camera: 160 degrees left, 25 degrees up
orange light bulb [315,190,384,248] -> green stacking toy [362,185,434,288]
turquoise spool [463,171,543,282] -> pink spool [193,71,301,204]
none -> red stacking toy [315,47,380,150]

○ ○ ○ ○

Give the number of lines above that contain the word "stacking", with no other text.

2